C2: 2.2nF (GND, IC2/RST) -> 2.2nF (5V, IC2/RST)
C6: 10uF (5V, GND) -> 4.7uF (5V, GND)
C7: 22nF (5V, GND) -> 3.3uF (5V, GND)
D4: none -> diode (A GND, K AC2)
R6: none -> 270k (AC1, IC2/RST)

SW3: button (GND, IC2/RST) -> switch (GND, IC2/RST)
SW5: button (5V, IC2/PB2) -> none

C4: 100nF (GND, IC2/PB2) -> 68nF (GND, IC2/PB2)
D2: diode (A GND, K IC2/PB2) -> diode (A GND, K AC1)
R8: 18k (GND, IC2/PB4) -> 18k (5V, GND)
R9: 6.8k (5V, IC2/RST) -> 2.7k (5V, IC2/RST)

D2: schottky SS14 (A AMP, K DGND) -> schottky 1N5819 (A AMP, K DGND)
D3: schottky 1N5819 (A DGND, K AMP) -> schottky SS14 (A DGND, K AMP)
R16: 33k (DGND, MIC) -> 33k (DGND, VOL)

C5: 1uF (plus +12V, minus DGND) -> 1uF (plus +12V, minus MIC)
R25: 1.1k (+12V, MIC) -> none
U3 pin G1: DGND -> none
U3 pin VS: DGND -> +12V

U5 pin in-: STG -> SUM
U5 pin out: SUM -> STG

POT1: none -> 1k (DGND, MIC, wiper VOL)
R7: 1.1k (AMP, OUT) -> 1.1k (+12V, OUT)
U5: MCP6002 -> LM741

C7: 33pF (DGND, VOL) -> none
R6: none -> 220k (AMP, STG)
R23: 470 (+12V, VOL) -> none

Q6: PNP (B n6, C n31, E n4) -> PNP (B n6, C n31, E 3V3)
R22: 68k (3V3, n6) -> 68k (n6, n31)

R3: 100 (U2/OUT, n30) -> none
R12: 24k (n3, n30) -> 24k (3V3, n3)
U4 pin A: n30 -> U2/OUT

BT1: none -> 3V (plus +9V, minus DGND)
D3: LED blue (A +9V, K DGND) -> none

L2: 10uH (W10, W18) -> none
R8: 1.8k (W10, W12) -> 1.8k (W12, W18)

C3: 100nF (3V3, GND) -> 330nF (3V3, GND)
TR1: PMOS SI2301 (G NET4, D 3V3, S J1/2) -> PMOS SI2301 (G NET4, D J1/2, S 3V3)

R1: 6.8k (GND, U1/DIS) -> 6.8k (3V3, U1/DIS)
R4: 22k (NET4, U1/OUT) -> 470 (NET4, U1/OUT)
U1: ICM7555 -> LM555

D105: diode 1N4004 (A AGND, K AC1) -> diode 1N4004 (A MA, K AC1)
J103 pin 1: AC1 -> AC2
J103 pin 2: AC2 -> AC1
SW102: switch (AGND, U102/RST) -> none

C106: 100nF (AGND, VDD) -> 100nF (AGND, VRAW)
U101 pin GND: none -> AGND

·····

Instructions for the task -> Please say how many lines in the records contain the word "switch", and give only that number.

Response to this task -> 2